=== Begin Enclosure ===

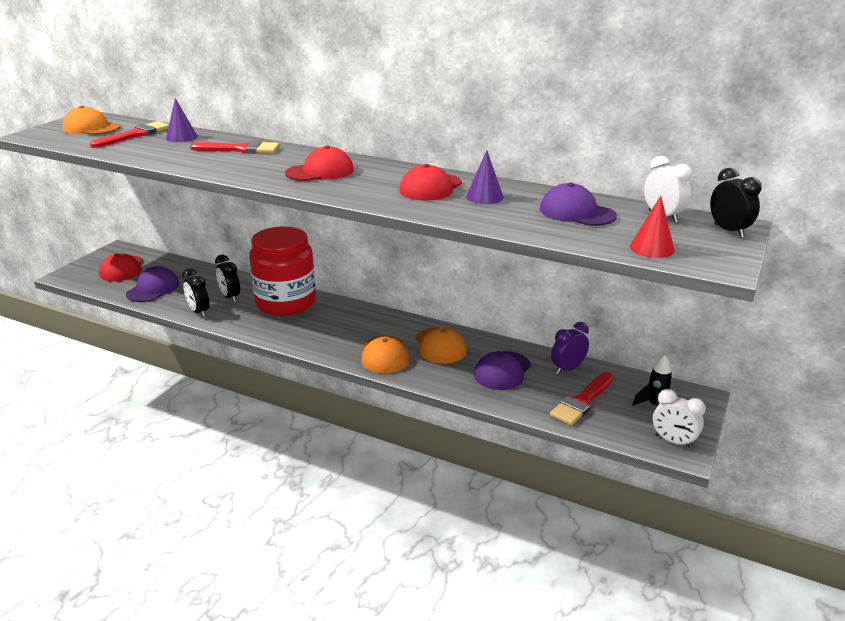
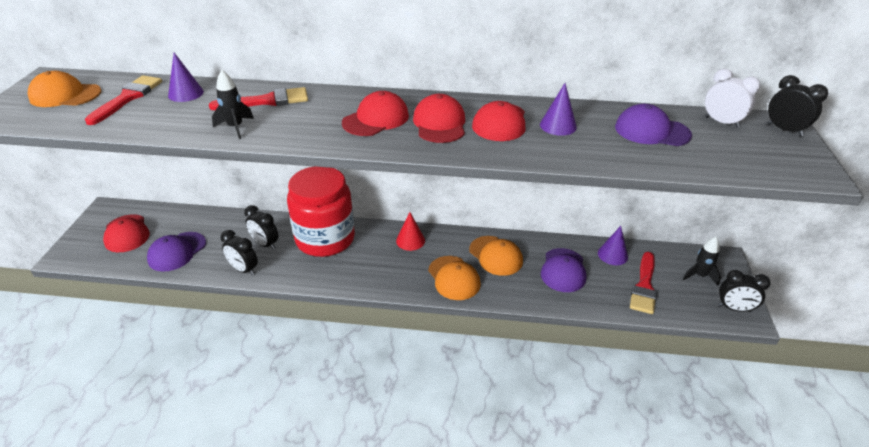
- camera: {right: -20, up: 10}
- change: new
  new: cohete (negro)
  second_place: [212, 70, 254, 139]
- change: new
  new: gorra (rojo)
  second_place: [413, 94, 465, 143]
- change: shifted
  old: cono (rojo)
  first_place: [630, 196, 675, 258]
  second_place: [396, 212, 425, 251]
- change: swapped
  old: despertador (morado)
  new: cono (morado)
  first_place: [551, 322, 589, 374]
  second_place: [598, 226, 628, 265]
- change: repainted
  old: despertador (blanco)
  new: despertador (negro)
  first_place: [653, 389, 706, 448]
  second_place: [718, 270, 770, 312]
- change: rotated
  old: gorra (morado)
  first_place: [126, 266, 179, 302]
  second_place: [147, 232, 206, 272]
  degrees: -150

=== End Enclosure ===

Task goal
Could the entries above be restated word for word, with the pictures left out?

Answer space
- camera: {right: -20, up: 10}
- change: new
  new: cohete (negro)
  second_place: [212, 70, 254, 139]
- change: new
  new: gorra (rojo)
  second_place: [413, 94, 465, 143]
- change: shifted
  old: cono (rojo)
  first_place: [630, 196, 675, 258]
  second_place: [396, 212, 425, 251]
- change: swapped
  old: despertador (morado)
  new: cono (morado)
  first_place: [551, 322, 589, 374]
  second_place: [598, 226, 628, 265]
- change: repainted
  old: despertador (blanco)
  new: despertador (negro)
  first_place: [653, 389, 706, 448]
  second_place: [718, 270, 770, 312]
- change: rotated
  old: gorra (morado)
  first_place: [126, 266, 179, 302]
  second_place: [147, 232, 206, 272]
  degrees: -150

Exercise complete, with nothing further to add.